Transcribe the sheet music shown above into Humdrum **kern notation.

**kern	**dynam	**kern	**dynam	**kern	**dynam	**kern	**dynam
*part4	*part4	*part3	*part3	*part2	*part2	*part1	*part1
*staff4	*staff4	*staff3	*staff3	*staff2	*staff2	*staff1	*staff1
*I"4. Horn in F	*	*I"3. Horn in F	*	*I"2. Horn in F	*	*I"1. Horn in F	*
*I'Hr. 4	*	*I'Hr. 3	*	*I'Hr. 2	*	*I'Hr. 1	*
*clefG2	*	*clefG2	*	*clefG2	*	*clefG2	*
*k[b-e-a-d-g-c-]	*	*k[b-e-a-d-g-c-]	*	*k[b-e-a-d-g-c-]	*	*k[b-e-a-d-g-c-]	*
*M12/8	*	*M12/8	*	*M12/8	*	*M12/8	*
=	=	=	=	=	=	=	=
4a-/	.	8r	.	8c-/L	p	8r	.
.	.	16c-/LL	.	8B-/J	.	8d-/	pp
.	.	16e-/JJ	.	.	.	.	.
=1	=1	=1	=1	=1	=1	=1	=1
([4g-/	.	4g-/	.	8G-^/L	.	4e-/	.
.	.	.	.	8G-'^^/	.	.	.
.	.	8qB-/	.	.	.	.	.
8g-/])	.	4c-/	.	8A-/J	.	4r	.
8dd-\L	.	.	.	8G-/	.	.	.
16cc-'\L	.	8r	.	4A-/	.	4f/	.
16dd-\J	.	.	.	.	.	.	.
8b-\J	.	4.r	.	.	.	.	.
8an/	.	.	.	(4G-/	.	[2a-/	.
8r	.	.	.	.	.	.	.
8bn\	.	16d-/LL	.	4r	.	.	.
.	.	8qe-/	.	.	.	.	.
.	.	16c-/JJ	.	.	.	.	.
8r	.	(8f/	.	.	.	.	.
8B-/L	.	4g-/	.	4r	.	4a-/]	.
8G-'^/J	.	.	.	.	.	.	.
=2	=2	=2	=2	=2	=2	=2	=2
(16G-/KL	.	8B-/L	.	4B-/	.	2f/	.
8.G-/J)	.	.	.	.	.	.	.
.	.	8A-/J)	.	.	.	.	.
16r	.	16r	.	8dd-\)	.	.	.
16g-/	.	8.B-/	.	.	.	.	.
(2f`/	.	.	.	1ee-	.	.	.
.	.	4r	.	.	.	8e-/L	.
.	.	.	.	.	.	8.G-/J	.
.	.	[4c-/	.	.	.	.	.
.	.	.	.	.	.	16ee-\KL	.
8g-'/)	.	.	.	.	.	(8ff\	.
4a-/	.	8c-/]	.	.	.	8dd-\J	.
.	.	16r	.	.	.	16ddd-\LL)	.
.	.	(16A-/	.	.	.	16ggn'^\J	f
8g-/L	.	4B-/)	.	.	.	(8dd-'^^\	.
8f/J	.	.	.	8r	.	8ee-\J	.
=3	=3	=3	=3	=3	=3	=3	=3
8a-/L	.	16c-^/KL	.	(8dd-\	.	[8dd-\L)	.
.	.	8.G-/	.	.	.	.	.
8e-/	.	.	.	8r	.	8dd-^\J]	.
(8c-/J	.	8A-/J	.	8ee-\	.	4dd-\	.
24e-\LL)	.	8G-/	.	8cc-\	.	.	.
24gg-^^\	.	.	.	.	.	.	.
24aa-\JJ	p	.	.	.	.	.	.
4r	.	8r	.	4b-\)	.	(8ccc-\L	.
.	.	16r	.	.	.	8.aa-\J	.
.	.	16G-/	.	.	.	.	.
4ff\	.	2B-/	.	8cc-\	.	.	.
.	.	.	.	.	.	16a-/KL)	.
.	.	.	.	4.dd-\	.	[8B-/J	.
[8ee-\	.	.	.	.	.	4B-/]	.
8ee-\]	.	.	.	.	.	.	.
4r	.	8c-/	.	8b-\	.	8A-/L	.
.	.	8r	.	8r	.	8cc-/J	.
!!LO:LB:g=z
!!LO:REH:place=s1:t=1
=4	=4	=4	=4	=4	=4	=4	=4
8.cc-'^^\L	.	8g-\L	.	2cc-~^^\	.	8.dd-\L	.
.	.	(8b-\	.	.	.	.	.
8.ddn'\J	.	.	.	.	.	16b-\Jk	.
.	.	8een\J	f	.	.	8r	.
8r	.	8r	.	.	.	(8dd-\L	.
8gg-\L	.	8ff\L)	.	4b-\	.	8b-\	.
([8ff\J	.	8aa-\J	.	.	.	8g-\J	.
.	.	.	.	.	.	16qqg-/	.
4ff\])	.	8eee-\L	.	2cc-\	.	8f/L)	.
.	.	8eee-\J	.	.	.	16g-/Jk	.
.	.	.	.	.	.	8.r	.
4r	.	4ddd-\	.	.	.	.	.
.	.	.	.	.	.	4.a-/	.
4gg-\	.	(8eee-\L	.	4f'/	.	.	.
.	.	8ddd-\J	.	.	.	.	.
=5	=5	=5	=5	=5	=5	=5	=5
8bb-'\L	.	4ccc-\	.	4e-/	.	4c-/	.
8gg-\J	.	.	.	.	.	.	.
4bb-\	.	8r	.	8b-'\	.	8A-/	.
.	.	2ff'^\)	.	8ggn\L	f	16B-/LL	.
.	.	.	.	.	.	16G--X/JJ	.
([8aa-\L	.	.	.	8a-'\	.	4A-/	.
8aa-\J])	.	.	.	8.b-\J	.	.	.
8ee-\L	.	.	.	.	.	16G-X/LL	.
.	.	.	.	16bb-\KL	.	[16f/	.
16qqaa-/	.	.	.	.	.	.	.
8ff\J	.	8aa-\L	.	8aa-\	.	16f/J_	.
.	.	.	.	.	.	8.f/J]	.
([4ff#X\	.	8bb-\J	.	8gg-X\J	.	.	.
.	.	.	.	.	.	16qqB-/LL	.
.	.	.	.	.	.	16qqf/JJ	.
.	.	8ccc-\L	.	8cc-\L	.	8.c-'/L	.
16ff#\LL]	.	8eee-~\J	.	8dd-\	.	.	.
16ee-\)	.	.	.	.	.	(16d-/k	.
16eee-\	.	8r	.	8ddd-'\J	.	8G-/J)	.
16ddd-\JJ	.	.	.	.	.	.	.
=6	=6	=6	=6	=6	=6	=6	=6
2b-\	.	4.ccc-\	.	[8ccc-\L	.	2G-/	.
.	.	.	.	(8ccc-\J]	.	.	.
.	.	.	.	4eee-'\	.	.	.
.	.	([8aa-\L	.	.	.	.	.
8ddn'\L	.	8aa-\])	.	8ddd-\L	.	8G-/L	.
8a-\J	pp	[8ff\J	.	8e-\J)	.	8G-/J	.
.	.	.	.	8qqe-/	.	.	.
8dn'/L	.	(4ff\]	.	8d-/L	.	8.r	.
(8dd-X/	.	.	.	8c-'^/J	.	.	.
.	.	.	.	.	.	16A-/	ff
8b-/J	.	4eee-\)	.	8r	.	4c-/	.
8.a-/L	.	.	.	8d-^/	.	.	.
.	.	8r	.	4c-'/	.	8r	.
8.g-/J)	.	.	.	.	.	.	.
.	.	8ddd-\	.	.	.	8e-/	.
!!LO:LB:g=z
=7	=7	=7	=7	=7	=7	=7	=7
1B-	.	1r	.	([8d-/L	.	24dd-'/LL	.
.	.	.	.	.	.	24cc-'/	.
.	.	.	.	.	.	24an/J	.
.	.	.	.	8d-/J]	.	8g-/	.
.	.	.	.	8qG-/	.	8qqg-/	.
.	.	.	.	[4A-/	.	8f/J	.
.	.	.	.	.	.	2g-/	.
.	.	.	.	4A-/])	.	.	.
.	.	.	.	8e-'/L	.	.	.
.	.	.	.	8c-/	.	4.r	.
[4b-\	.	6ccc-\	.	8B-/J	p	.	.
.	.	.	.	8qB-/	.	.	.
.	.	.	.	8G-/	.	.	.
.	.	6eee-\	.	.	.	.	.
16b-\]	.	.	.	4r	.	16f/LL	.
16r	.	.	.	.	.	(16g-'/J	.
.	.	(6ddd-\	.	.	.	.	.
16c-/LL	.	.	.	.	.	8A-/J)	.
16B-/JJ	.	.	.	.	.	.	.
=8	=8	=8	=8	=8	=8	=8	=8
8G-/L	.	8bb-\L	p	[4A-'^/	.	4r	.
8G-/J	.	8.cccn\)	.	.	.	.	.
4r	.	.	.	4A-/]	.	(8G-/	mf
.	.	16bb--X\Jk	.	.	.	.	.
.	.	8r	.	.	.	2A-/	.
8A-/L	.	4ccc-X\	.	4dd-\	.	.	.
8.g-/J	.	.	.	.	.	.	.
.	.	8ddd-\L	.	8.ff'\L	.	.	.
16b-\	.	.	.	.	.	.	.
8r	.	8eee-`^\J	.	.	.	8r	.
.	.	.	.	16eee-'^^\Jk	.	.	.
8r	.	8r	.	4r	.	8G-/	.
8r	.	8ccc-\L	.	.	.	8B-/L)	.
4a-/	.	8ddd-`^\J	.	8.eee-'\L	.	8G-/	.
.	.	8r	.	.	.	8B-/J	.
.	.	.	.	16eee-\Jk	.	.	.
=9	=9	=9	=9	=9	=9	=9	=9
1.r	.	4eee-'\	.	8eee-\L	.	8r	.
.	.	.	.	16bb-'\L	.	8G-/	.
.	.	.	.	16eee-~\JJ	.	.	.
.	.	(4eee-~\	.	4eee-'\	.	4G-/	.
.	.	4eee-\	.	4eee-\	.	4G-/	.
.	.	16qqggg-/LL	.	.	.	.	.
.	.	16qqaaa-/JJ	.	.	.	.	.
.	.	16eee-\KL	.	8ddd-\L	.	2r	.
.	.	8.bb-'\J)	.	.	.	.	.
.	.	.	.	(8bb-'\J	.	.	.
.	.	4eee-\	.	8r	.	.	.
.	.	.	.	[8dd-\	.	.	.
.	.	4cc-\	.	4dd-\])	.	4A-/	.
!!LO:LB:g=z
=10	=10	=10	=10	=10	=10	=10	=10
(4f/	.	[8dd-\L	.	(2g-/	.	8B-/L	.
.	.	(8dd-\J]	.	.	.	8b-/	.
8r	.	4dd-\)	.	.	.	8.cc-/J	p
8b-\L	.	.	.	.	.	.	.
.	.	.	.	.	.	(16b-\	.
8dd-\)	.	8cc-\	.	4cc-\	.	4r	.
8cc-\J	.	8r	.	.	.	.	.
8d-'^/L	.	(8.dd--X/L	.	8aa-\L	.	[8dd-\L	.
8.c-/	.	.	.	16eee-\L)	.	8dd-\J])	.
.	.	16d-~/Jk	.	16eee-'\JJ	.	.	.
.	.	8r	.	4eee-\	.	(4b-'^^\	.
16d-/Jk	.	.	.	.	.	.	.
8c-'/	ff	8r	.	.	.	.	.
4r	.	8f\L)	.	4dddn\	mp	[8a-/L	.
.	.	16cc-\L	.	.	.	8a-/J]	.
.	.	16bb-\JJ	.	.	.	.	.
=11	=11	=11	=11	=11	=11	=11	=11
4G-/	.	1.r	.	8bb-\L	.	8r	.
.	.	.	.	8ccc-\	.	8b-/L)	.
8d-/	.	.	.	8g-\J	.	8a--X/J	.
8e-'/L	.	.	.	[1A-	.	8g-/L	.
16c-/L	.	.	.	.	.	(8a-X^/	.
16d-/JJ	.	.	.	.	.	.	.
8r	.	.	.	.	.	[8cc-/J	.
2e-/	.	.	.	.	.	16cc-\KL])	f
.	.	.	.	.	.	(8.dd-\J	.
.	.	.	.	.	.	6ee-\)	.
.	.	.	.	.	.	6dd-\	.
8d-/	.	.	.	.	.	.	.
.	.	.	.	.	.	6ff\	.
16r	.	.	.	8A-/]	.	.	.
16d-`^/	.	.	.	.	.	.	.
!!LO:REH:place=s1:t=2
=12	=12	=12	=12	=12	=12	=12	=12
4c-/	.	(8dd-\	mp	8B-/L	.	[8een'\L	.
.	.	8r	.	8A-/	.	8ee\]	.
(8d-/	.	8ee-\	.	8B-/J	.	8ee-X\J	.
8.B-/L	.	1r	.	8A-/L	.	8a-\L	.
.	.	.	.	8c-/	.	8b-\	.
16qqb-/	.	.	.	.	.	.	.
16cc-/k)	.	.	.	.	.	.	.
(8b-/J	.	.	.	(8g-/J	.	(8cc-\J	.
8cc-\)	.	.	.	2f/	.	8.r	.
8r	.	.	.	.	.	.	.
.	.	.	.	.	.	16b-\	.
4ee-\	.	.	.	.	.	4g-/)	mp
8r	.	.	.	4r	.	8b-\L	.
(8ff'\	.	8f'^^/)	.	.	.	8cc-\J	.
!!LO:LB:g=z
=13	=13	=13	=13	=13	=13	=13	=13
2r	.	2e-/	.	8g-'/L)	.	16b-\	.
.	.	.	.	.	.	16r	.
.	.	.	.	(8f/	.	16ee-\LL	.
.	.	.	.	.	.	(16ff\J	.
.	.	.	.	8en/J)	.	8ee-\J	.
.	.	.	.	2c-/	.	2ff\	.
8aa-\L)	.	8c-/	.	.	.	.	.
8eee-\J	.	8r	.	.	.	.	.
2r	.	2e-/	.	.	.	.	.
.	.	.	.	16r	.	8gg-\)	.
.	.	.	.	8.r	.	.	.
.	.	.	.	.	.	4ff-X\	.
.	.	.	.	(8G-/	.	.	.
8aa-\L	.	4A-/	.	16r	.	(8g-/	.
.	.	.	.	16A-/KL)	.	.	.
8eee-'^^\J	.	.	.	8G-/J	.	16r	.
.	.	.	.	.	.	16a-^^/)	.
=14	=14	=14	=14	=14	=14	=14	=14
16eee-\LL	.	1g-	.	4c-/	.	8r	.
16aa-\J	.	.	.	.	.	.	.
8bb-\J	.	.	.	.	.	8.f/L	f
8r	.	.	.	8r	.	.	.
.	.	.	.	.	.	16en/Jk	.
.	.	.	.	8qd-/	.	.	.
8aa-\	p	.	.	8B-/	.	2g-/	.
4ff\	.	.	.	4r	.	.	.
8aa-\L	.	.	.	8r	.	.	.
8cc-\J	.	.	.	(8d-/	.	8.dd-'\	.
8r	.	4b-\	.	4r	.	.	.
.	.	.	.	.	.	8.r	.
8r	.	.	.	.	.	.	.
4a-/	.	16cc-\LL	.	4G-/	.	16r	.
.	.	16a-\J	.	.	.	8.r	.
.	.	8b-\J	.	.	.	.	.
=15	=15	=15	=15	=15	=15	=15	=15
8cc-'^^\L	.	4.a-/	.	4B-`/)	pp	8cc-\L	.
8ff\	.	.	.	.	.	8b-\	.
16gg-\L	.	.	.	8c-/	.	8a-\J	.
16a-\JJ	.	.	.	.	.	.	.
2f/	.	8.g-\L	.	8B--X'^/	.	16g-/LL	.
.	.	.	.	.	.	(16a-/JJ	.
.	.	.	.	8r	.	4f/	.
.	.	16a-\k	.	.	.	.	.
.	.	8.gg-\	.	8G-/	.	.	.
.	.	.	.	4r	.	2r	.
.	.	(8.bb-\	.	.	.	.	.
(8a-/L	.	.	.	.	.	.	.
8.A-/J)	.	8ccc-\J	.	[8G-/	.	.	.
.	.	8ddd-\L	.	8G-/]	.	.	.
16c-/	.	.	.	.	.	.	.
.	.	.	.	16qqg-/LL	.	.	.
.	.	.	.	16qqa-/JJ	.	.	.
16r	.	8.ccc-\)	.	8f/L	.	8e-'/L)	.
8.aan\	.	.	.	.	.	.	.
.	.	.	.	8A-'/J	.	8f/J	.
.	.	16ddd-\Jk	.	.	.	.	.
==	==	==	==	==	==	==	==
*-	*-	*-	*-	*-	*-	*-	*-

::::::::::

#### [EXERCISE BRIEF]
Count the lines of the listing above that contain the string "kern", treating uppercase and lowercase as distinct. Reply with the number alone.

#### [TASK RESPONSE]
2